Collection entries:
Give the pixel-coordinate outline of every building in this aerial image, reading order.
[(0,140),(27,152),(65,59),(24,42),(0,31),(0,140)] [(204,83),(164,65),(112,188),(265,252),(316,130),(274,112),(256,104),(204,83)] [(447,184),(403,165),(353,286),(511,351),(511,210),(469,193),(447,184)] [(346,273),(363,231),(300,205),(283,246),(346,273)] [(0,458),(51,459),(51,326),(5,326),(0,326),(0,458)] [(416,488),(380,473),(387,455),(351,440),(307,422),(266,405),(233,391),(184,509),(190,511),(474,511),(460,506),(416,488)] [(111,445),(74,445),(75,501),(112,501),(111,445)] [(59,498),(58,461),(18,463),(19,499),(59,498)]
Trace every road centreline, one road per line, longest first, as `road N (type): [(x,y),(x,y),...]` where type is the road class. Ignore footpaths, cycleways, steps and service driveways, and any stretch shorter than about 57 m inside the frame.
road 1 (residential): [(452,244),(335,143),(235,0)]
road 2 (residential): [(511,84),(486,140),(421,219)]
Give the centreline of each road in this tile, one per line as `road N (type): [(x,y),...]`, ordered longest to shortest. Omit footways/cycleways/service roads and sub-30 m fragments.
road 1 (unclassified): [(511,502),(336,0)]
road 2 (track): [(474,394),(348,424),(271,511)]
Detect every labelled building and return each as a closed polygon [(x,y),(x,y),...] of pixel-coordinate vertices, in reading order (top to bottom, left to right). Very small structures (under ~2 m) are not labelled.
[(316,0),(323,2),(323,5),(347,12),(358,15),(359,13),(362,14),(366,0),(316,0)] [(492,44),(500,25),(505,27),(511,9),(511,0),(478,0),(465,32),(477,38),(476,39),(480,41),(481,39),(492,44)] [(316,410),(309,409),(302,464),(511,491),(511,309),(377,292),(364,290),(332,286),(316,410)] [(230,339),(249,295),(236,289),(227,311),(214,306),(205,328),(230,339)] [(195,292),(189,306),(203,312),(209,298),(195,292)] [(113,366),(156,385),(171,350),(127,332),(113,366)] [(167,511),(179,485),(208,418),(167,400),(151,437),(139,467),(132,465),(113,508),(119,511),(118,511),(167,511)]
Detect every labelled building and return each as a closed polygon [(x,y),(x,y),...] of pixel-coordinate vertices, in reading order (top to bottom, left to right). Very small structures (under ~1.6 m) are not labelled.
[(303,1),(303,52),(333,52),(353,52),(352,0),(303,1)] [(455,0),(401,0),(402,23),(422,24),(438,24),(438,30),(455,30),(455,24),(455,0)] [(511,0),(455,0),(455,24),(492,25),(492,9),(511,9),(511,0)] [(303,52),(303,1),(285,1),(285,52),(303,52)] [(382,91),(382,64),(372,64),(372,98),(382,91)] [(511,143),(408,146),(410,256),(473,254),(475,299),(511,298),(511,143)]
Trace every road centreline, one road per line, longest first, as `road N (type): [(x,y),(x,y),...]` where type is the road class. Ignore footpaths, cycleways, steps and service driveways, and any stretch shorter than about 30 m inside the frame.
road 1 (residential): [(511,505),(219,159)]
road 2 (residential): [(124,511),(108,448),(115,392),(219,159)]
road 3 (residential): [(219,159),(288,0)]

### Objective
Reproduce each of the items above word for word, without any changes.

### Result of this task
Give the pixel-coordinate outline of every building in this aerial image, reading order.
[(0,140),(27,152),(65,59),(24,42),(0,31),(0,140)] [(204,83),(164,65),(112,188),(265,252),(316,130),(274,112),(256,104),(204,83)] [(447,184),(403,165),(353,286),(511,351),(511,210),(469,193),(447,184)] [(346,273),(363,231),(300,205),(283,246),(346,273)] [(0,458),(51,459),(51,326),(5,326),(0,326),(0,458)] [(416,488),(380,473),(387,455),(351,440),(307,422),(266,405),(233,391),(184,509),(190,511),(474,511),(460,506),(416,488)] [(111,445),(74,445),(75,501),(112,501),(111,445)] [(59,498),(58,461),(18,463),(19,499),(59,498)]
Trace every road centreline, one road per line, longest first, as `road N (type): [(x,y),(x,y),...]` where type is the road class. Ignore footpaths, cycleways, steps and service driveways, and any stretch shorter than about 57 m inside the frame.
road 1 (residential): [(452,244),(335,143),(235,0)]
road 2 (residential): [(511,84),(486,140),(421,219)]
Give the centreline of each road in this tile, one per line as `road N (type): [(x,y),...]`, ordered longest to shortest. Omit footways/cycleways/service roads and sub-30 m fragments.
road 1 (unclassified): [(511,502),(336,0)]
road 2 (track): [(474,394),(348,424),(271,511)]
Detect every labelled building and return each as a closed polygon [(x,y),(x,y),...] of pixel-coordinate vertices, in reading order (top to bottom, left to right). Very small structures (under ~2 m) are not labelled.
[(316,0),(323,2),(323,5),(347,12),(358,15),(359,13),(362,14),(366,0),(316,0)] [(492,44),(500,25),(505,27),(511,9),(511,0),(478,0),(465,32),(477,38),(476,39),(480,41),(481,39),(492,44)] [(316,410),(309,409),(302,464),(511,491),(511,309),(377,292),(364,290),(332,286),(316,410)] [(230,339),(249,295),(236,289),(227,311),(214,306),(205,328),(230,339)] [(195,292),(189,306),(203,312),(209,298),(195,292)] [(113,366),(156,385),(171,350),(127,332),(113,366)] [(167,511),(179,485),(208,418),(167,400),(151,437),(139,467),(132,465),(113,508),(119,511),(118,511),(167,511)]
Detect every labelled building and return each as a closed polygon [(x,y),(x,y),...] of pixel-coordinate vertices, in reading order (top to bottom, left to right). Very small structures (under ~1.6 m) are not labelled.
[(303,1),(303,52),(333,52),(353,52),(352,0),(303,1)] [(455,0),(401,0),(402,23),(422,24),(438,24),(438,30),(455,30),(455,24),(455,0)] [(511,0),(455,0),(455,24),(492,25),(492,9),(511,9),(511,0)] [(303,52),(303,1),(285,1),(285,52),(303,52)] [(382,91),(382,64),(372,64),(372,98),(382,91)] [(511,143),(408,146),(410,256),(473,254),(475,299),(511,298),(511,143)]
Trace every road centreline, one road per line, longest first, as `road N (type): [(x,y),(x,y),...]` where type is the road class. Ignore footpaths, cycleways, steps and service driveways, and any stretch shorter than about 30 m inside the frame.
road 1 (residential): [(511,505),(219,159)]
road 2 (residential): [(124,511),(108,448),(115,392),(219,159)]
road 3 (residential): [(219,159),(288,0)]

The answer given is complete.